* [ABOUT THIS EXERCISE]
Word for word, copy the entire listing below, but do not carry over any pictures.

* [DATA SHOWN]

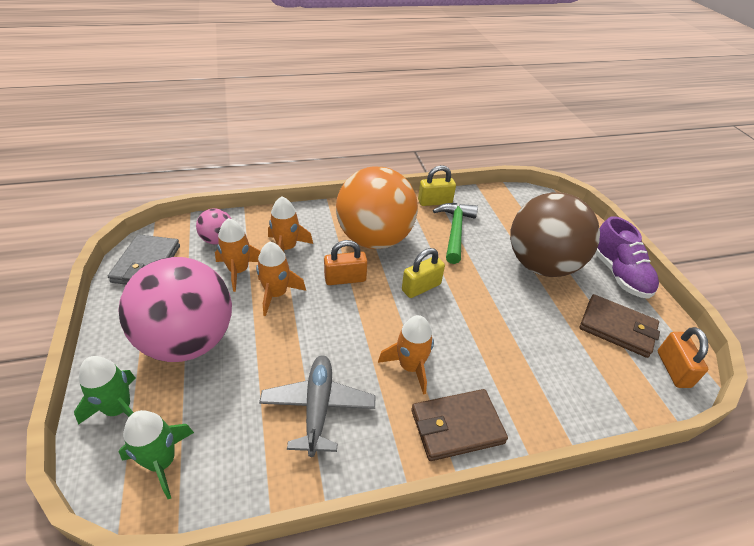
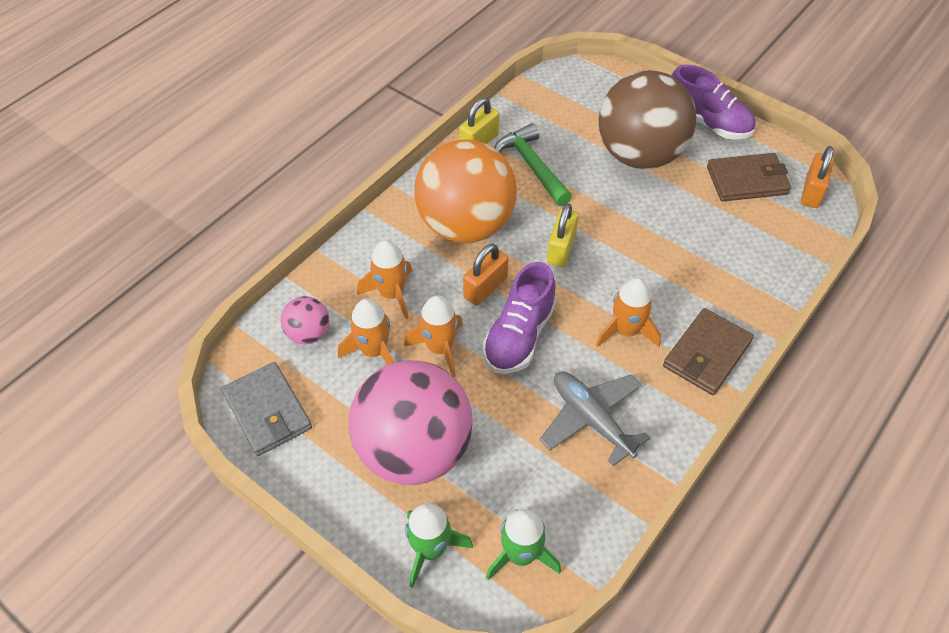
camera: 35 degrees left, 10 degrees up
orange padlock [658,327,709,388] -> orange padlock turned 60 degrees clockwise [801,146,834,208]
none -> purple shoe [483,262,556,374]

* [WRITTEN SOLUTION]
camera: 35 degrees left, 10 degrees up
orange padlock [658,327,709,388] -> orange padlock turned 60 degrees clockwise [801,146,834,208]
none -> purple shoe [483,262,556,374]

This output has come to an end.